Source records
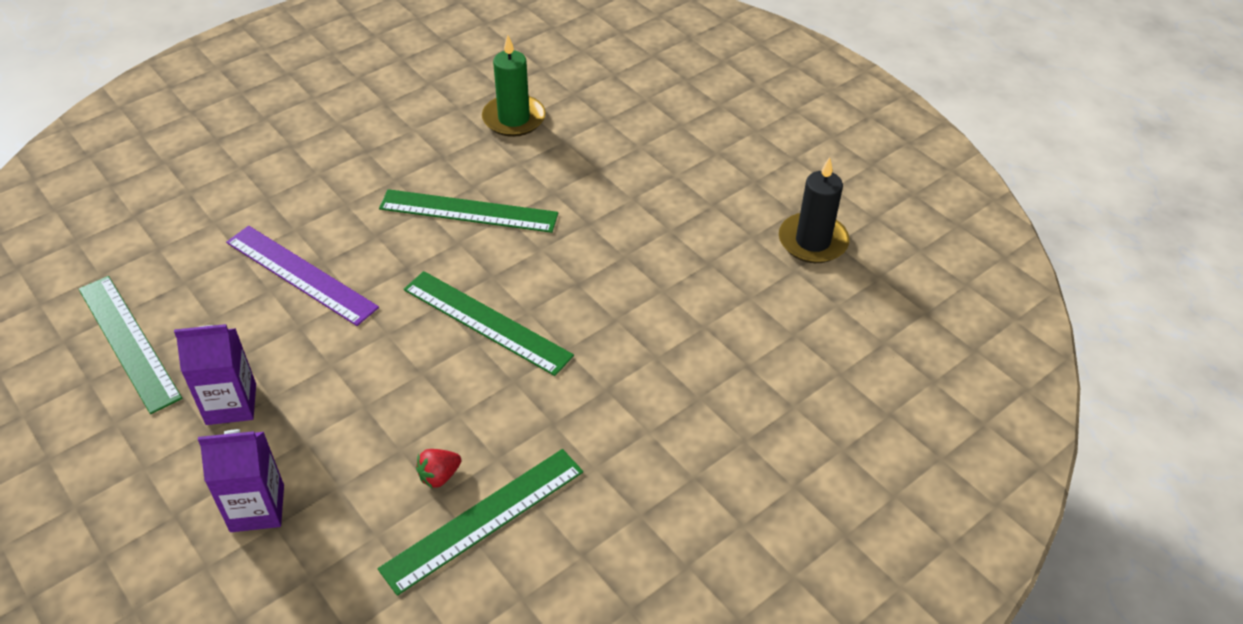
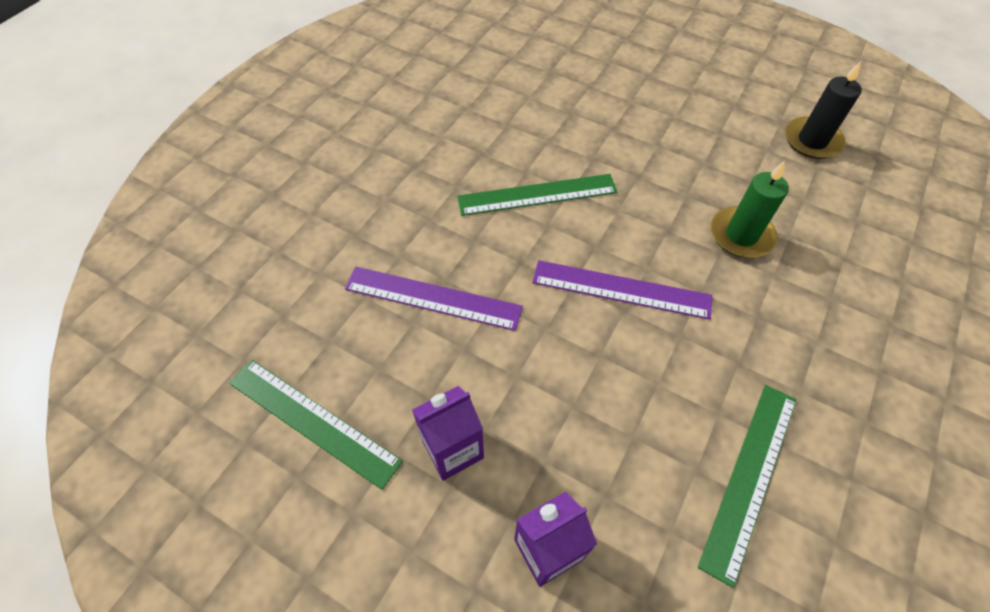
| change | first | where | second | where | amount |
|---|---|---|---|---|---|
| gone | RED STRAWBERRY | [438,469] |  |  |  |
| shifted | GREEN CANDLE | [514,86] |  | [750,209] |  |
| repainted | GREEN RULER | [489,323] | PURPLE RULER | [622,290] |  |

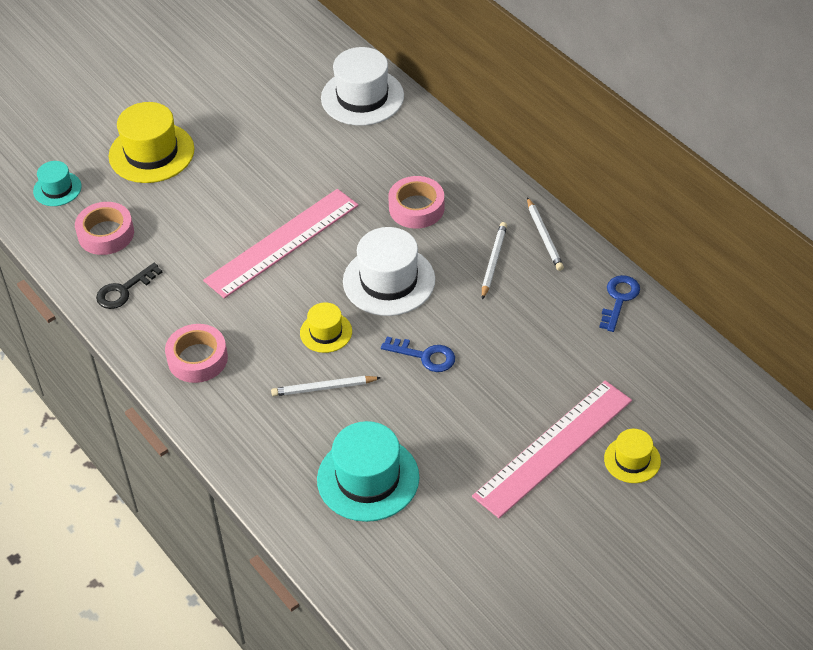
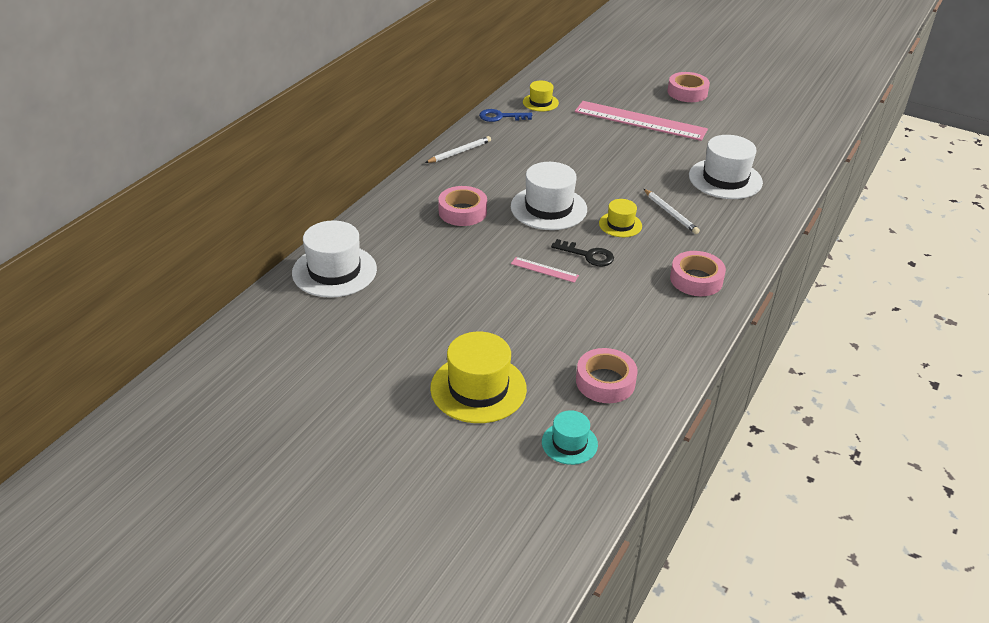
| change | first | where | second | where | amount |
|---|---|---|---|---|---|
| gone | BLUE KEY | [418,354] |  |  |  |
| gone | WHITE PENCIL | [494,261] |  |  |  |
| new |  |  | PINK TAPE | [689,87] |  |
| shifted | BLACK KEY | [129,286] |  | [582,252] |  |
| shifted | YELLOW HAT | [632,456] |  | [541,96] |  |
| repainted | TURQUOISE HAT | [368,471] | WHITE HAT | [726,167] |  |
| scaled | PINK RULER | [281,244] |  | [545,270] | x0.42 |

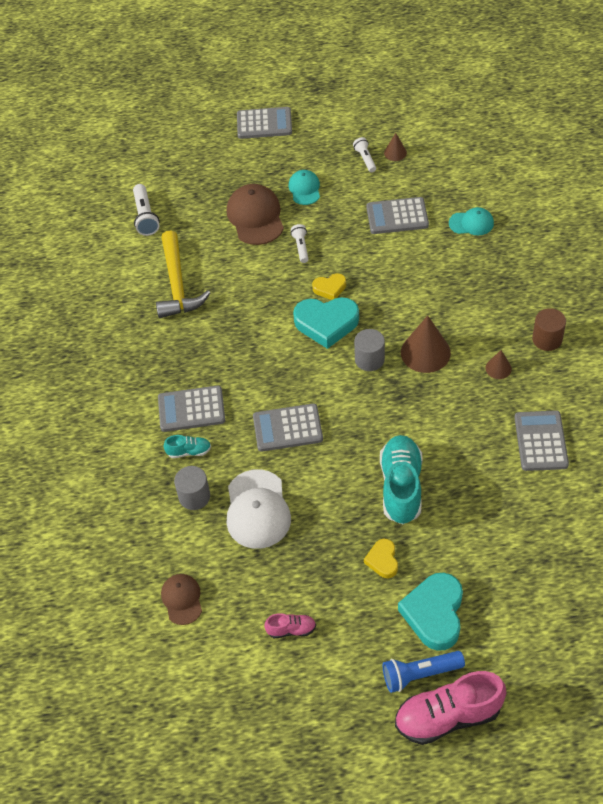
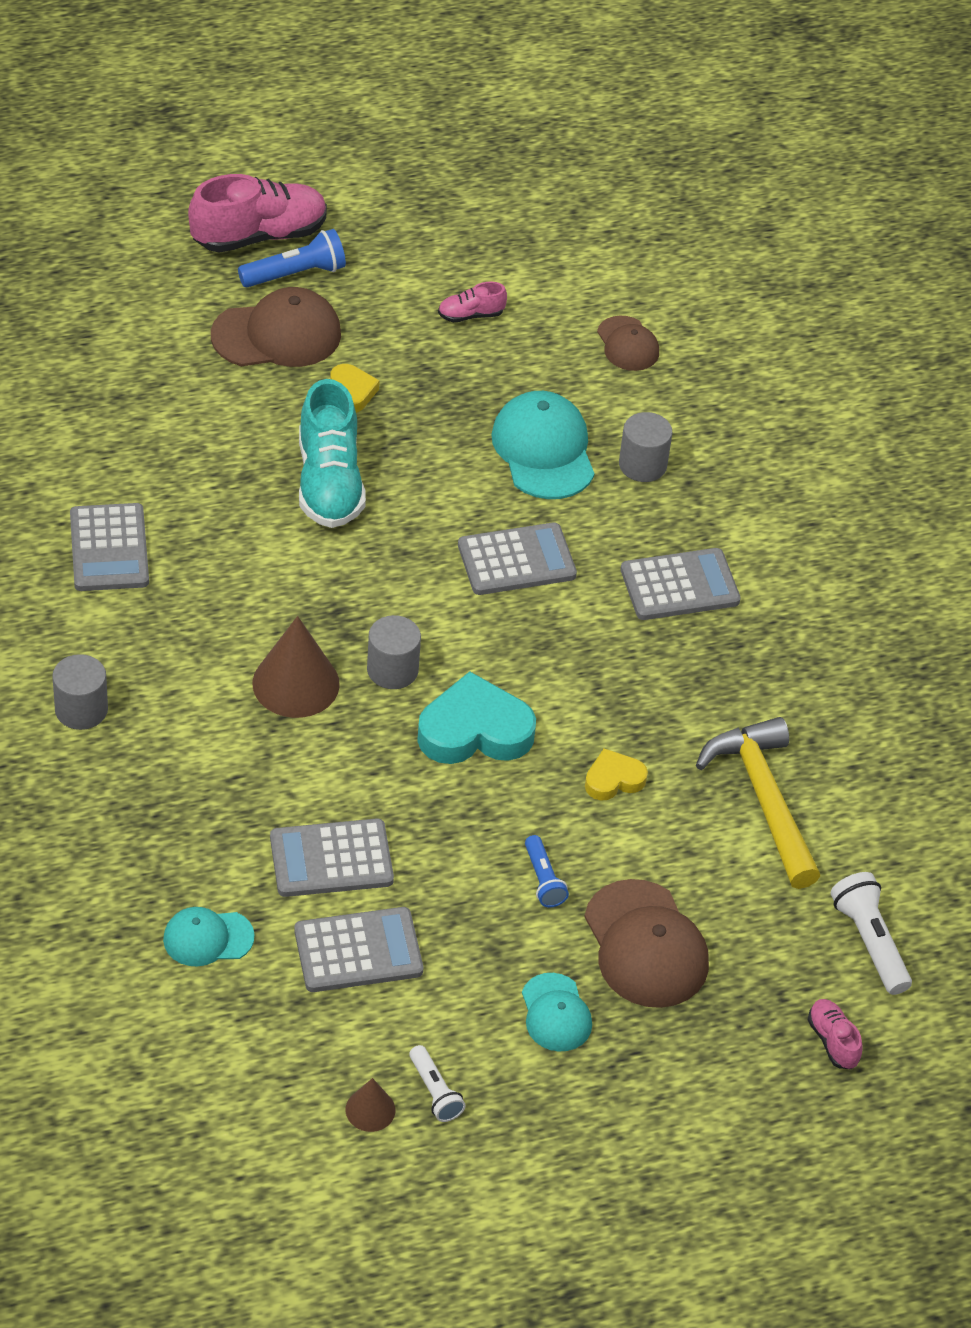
| change | first | where | second | where | amount |
|---|---|---|---|---|---|
| gone | TURQUOISE SHOE | [187,446] |  |  |  |
| gone | BROWN CONE | [498,364] |  |  |  |
| new |  |  | PINK SHOE | [835,1034] |  |
| shifted | GREY CALCULATOR | [264,123] |  | [332,857] |  |
| shifted | YELLOW HEART | [329,286] |  | [616,775] |  |
| swapped | TURQUOISE HEART | [430,612] | BROWN CAP | [276,327] |  |
| repainted | WHITE CAP | [258,509] | TURQUOISE CAP | [543,445] |  |
| repainted | WHITE FLASHLIGHT | [300,243] | BLUE FLASHLIGHT | [547,871] |  |
| repainted | BROWN CYLINDER | [549,329] | GREY CYLINDER | [80,692] |  |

Problem details
Your task is to return each line of the data above that contains the string "gone".

Result for this task
| gone | RED STRAWBERRY | [438,469] |  |  |  |
| gone | BLUE KEY | [418,354] |  |  |  |
| gone | WHITE PENCIL | [494,261] |  |  |  |
| gone | TURQUOISE SHOE | [187,446] |  |  |  |
| gone | BROWN CONE | [498,364] |  |  |  |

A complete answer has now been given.